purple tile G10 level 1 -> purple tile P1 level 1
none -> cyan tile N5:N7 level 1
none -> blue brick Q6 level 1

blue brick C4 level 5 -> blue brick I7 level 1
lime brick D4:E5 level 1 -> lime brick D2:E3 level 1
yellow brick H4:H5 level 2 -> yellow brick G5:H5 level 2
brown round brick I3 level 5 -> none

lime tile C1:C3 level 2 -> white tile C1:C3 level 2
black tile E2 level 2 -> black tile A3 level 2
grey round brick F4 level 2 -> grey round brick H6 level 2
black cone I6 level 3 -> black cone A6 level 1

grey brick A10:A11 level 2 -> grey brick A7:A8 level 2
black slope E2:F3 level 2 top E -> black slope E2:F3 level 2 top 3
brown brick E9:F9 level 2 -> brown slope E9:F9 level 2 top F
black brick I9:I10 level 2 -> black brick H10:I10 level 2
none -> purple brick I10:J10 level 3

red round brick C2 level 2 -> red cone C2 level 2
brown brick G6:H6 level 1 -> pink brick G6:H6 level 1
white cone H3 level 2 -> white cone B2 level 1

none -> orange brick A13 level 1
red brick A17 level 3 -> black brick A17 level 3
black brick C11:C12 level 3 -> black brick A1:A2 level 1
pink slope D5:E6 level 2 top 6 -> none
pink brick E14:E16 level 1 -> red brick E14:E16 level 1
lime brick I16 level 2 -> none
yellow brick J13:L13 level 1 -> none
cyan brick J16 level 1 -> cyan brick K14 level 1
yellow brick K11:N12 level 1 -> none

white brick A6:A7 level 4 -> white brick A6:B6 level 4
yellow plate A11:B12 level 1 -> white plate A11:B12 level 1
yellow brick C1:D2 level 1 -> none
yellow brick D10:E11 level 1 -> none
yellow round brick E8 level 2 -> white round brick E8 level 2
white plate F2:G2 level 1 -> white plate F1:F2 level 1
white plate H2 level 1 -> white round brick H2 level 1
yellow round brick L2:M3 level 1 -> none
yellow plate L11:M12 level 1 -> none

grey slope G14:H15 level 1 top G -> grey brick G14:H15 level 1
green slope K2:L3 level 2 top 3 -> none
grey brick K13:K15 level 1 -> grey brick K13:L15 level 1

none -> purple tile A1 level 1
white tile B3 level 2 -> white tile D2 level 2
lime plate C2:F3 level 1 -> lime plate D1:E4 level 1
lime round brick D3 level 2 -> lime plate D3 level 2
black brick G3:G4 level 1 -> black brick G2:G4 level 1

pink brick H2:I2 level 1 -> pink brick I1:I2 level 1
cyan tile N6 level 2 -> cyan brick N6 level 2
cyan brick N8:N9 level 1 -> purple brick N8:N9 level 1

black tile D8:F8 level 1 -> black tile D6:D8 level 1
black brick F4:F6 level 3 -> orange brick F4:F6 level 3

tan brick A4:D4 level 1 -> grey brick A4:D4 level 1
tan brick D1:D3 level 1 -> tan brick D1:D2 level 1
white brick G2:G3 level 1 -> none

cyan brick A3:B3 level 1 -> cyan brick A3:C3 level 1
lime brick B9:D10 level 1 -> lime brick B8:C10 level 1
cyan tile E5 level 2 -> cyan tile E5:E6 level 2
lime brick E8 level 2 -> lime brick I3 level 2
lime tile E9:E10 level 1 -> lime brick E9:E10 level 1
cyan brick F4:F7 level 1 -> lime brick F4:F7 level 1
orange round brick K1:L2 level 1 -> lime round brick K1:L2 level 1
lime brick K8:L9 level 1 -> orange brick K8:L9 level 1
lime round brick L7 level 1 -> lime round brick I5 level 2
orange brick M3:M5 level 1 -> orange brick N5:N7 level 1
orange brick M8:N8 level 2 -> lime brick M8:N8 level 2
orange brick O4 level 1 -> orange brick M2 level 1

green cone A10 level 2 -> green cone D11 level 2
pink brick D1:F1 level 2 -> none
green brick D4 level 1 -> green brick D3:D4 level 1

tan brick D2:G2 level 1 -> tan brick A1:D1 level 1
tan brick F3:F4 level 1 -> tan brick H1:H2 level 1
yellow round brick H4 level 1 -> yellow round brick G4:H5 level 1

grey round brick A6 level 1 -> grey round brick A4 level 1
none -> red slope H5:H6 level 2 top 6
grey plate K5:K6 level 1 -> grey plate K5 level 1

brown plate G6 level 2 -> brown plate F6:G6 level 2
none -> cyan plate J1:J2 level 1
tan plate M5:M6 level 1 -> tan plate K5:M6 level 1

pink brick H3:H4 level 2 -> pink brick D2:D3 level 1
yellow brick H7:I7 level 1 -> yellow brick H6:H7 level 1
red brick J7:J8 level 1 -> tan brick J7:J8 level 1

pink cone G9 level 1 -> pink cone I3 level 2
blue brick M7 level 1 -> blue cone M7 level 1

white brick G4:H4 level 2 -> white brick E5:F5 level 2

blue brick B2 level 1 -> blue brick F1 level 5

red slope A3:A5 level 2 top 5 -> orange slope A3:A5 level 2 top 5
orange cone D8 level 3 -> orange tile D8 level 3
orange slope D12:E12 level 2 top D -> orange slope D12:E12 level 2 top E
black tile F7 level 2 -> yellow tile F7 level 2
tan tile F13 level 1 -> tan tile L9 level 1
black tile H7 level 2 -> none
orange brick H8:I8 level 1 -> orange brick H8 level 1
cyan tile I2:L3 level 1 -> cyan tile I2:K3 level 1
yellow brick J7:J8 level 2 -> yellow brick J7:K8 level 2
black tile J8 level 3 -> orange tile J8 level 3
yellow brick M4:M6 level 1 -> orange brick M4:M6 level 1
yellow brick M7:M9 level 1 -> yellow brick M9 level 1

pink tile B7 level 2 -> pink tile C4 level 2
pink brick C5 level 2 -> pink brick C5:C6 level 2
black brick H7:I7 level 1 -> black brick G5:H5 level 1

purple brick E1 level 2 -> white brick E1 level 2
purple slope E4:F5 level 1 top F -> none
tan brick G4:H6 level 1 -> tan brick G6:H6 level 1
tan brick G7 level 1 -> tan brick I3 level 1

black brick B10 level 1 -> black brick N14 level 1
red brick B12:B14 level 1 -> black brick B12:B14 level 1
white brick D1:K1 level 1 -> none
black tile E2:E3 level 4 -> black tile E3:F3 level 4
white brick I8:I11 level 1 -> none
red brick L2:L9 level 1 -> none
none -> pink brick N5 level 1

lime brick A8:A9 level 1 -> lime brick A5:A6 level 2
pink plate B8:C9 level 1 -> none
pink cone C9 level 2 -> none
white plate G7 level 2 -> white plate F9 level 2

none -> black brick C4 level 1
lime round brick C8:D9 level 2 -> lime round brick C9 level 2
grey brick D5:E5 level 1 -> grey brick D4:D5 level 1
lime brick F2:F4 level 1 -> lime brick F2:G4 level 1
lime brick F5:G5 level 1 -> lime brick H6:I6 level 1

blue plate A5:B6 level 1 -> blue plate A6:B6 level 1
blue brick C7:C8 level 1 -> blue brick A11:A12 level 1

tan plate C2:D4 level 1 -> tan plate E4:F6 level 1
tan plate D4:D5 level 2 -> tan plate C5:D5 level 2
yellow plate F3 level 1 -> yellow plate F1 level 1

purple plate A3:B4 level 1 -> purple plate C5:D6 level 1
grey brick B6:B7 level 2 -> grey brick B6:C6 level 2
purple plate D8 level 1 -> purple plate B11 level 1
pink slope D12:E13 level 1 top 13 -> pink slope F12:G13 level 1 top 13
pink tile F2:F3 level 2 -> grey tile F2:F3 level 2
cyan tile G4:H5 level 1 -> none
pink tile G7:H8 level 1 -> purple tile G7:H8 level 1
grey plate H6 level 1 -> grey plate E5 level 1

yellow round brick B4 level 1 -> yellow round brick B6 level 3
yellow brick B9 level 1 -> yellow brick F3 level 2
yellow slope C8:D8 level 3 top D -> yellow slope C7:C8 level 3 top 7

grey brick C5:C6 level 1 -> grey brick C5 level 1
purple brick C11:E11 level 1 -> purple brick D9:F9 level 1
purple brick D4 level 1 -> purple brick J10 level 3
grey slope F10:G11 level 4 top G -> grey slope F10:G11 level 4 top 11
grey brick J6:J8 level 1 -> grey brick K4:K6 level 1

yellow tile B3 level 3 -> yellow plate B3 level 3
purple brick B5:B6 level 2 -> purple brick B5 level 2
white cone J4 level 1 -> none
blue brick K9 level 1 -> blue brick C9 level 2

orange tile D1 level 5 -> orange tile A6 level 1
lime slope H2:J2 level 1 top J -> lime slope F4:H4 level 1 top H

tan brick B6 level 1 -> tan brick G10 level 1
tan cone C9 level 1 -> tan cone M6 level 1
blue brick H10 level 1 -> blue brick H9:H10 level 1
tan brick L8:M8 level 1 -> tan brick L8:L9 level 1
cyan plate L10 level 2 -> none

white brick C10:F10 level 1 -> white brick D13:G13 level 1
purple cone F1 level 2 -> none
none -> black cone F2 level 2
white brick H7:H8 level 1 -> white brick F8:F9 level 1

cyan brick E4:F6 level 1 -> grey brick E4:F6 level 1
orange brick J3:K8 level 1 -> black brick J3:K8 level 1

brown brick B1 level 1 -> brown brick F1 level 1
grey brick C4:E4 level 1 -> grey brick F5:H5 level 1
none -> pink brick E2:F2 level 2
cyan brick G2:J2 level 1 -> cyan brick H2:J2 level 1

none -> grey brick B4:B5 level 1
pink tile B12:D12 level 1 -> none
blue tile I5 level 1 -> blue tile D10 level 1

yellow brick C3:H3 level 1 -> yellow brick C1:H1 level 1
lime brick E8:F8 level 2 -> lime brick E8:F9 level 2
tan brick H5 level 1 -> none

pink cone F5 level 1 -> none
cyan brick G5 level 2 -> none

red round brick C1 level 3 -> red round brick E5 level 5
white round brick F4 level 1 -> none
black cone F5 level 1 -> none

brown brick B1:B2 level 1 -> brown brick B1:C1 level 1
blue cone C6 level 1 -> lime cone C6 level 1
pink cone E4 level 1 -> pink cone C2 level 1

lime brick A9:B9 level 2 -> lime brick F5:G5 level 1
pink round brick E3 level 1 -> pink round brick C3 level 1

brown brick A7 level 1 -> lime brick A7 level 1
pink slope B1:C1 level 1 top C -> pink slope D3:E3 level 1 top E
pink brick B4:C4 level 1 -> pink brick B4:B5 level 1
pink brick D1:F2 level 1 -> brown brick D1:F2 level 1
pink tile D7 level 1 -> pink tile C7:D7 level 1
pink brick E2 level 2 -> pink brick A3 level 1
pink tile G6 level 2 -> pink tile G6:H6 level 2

___

• Exercise:
Copy the records above exactly, beginning at the line that contains "grey brick J6:J8" and stopping after the line that contains "lime brick E8:F8".

• Reply:
grey brick J6:J8 level 1 -> grey brick K4:K6 level 1

yellow tile B3 level 3 -> yellow plate B3 level 3
purple brick B5:B6 level 2 -> purple brick B5 level 2
white cone J4 level 1 -> none
blue brick K9 level 1 -> blue brick C9 level 2

orange tile D1 level 5 -> orange tile A6 level 1
lime slope H2:J2 level 1 top J -> lime slope F4:H4 level 1 top H

tan brick B6 level 1 -> tan brick G10 level 1
tan cone C9 level 1 -> tan cone M6 level 1
blue brick H10 level 1 -> blue brick H9:H10 level 1
tan brick L8:M8 level 1 -> tan brick L8:L9 level 1
cyan plate L10 level 2 -> none

white brick C10:F10 level 1 -> white brick D13:G13 level 1
purple cone F1 level 2 -> none
none -> black cone F2 level 2
white brick H7:H8 level 1 -> white brick F8:F9 level 1

cyan brick E4:F6 level 1 -> grey brick E4:F6 level 1
orange brick J3:K8 level 1 -> black brick J3:K8 level 1

brown brick B1 level 1 -> brown brick F1 level 1
grey brick C4:E4 level 1 -> grey brick F5:H5 level 1
none -> pink brick E2:F2 level 2
cyan brick G2:J2 level 1 -> cyan brick H2:J2 level 1

none -> grey brick B4:B5 level 1
pink tile B12:D12 level 1 -> none
blue tile I5 level 1 -> blue tile D10 level 1

yellow brick C3:H3 level 1 -> yellow brick C1:H1 level 1
lime brick E8:F8 level 2 -> lime brick E8:F9 level 2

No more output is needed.